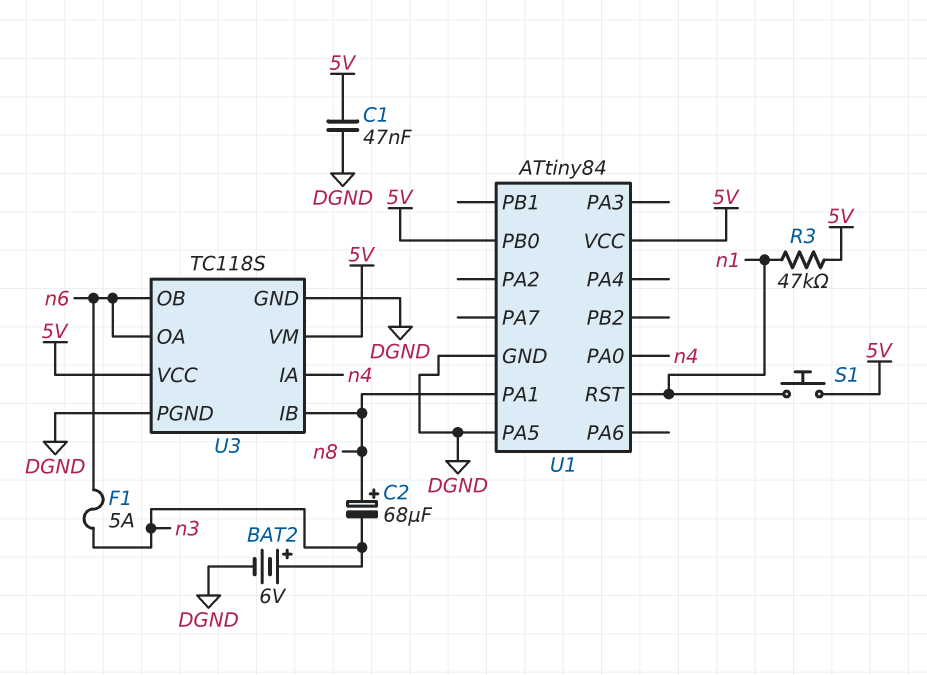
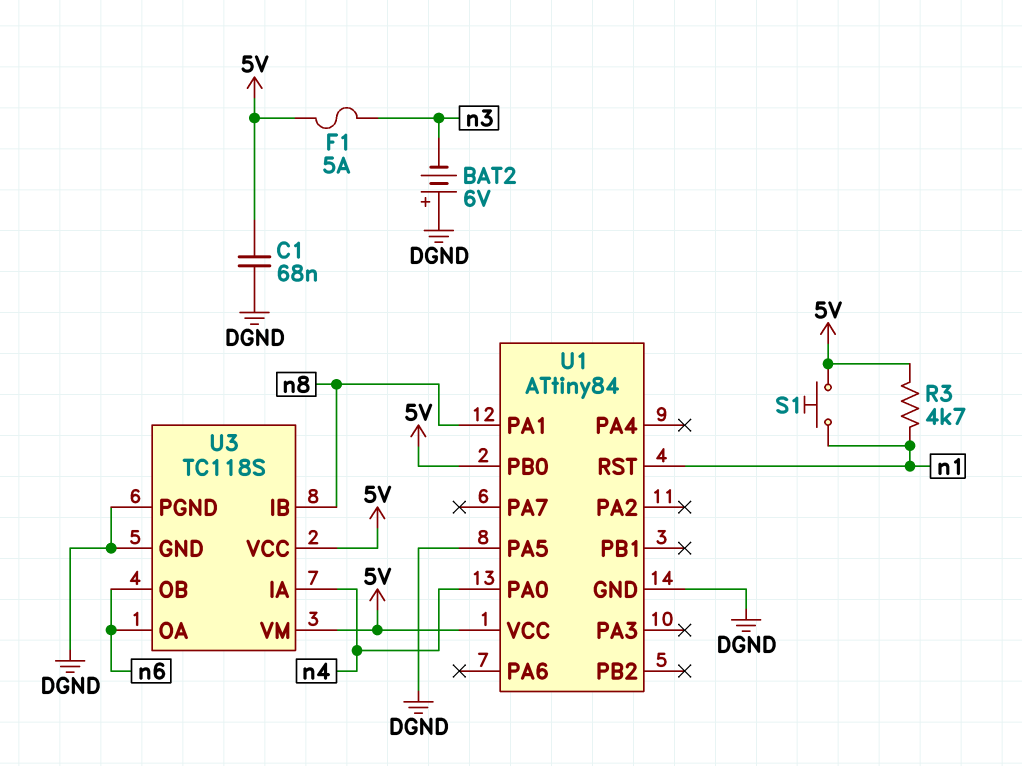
BAT2: 6V (plus n3, minus DGND) -> 6V (plus DGND, minus n3)
C1: 47nF (5V, DGND) -> 68nF (5V, DGND)
C2: 68uF (plus n8, minus n3) -> none
F1: 5A (n3, n6) -> 5A (5V, n3)
R3: 47k (5V, n1) -> 4.7k (5V, n1)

--------------------------------

Directions: Reprint the listing above verbatim but drop the images.

Exercise response:
BAT2: 6V (plus n3, minus DGND) -> 6V (plus DGND, minus n3)
C1: 47nF (5V, DGND) -> 68nF (5V, DGND)
C2: 68uF (plus n8, minus n3) -> none
F1: 5A (n3, n6) -> 5A (5V, n3)
R3: 47k (5V, n1) -> 4.7k (5V, n1)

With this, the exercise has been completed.